▶ _YOUR GOAL_:
Transcribe all of the data exactly. Images stay out.

▶ _INFORMATION SUPPLIED_:
*** Block opens ***

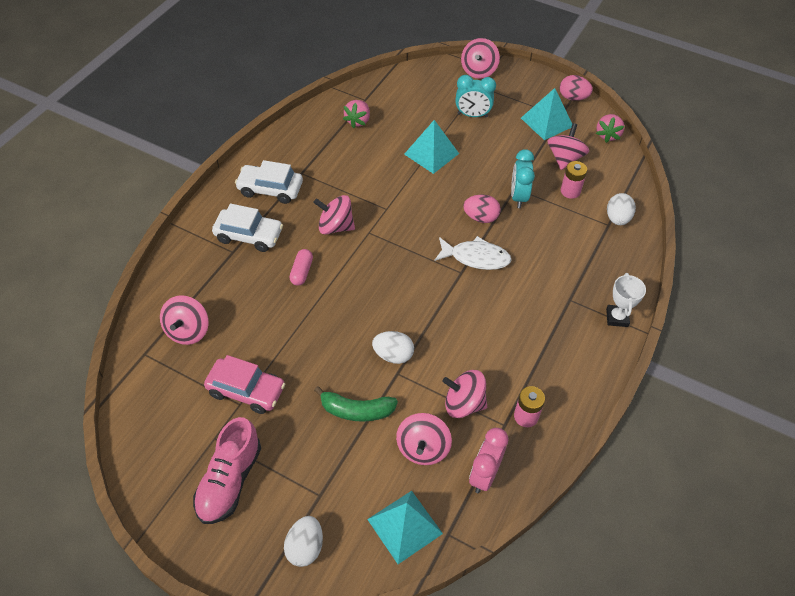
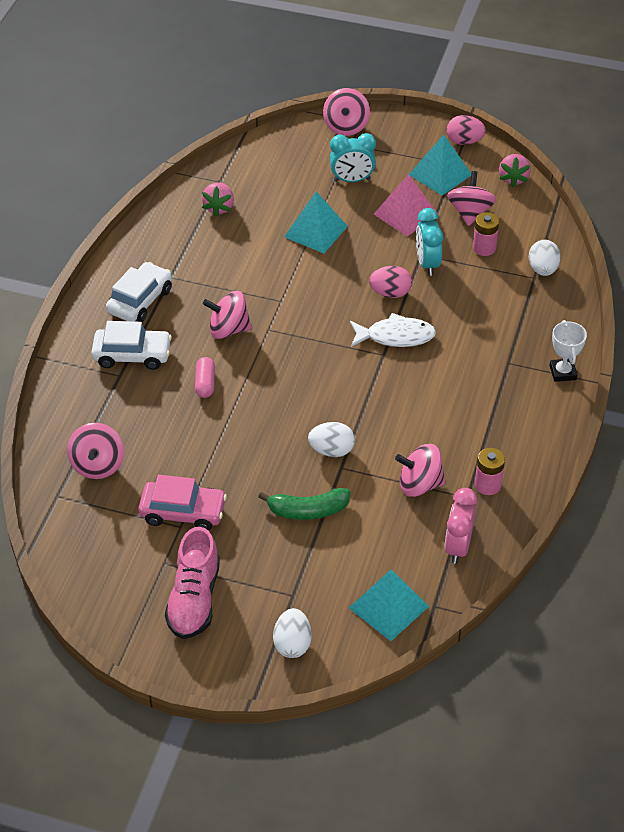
camera: 10 degrees left, 5 degrees down
(270, 189) = (140, 301): white car -> white car turned 120 degrees clockwise
(422, 448) = (388, 533): pink spinning top -> none
(510, 151) = (405, 214): none -> pink pyramid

*** Block closes ***

▶ _ANSWER TO THIS EXERCISE_:
camera: 10 degrees left, 5 degrees down
(270, 189) = (140, 301): white car -> white car turned 120 degrees clockwise
(422, 448) = (388, 533): pink spinning top -> none
(510, 151) = (405, 214): none -> pink pyramid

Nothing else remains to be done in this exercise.